**Data to examine**

▼▼▼

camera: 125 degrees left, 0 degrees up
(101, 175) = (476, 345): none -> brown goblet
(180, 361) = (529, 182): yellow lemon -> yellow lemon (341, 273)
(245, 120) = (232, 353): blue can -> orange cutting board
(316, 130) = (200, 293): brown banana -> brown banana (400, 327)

▲▲▲
▼▼▼

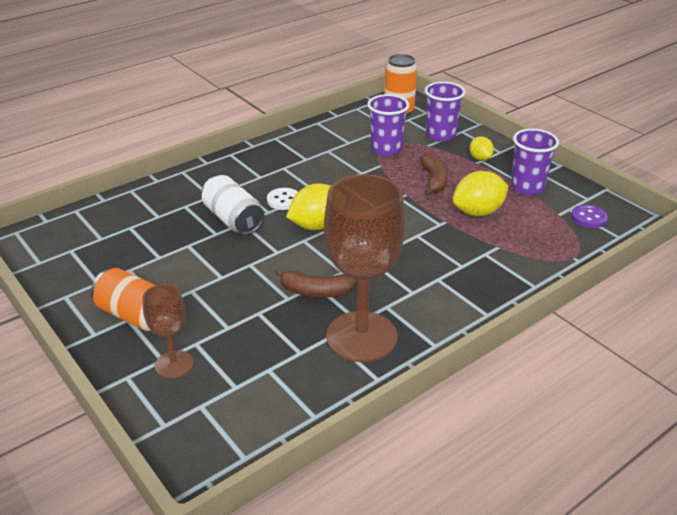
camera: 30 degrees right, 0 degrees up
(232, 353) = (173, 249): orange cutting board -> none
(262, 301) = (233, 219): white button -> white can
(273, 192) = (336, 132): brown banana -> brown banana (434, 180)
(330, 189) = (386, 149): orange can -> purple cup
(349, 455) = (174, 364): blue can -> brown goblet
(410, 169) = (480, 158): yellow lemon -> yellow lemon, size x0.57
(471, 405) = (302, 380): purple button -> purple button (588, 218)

▲▲▲
▼▼▼

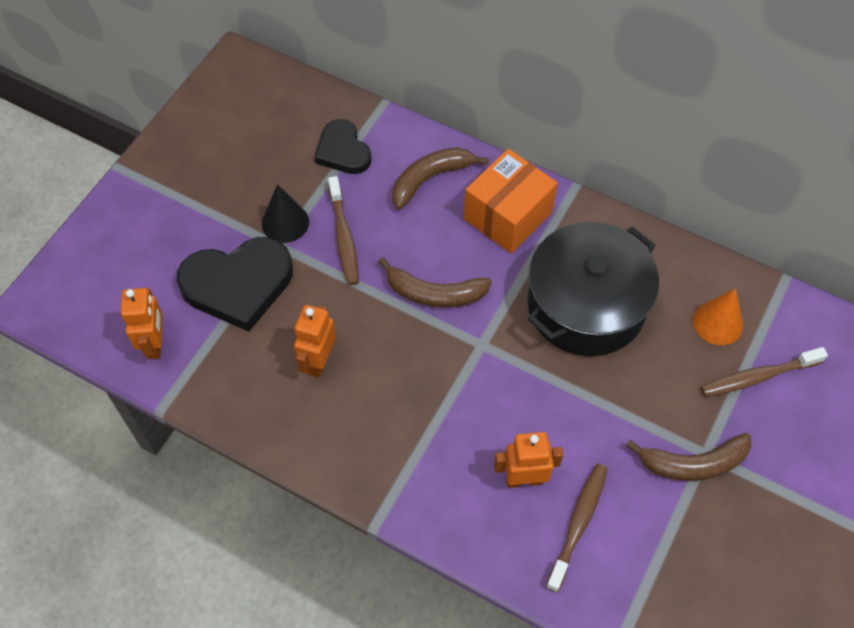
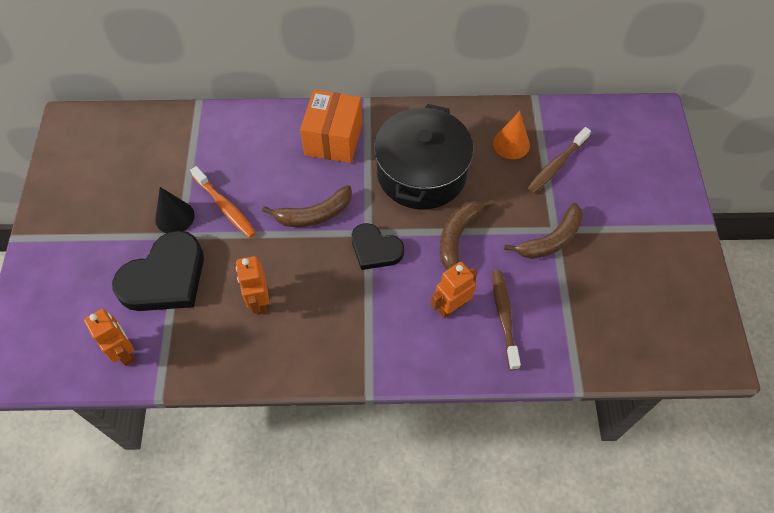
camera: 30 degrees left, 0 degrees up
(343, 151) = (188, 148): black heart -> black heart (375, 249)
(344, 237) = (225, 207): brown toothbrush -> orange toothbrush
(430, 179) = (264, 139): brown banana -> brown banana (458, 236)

▲▲▲

Taking the entries above, write out exactly the lines starting with the line containing "(273, 192) = (336, 132): brown" and going on through the line containing "(471, 405) = (302, 380): purple", both included, and nothing else.

(273, 192) = (336, 132): brown banana -> brown banana (434, 180)
(330, 189) = (386, 149): orange can -> purple cup
(349, 455) = (174, 364): blue can -> brown goblet
(410, 169) = (480, 158): yellow lemon -> yellow lemon, size x0.57
(471, 405) = (302, 380): purple button -> purple button (588, 218)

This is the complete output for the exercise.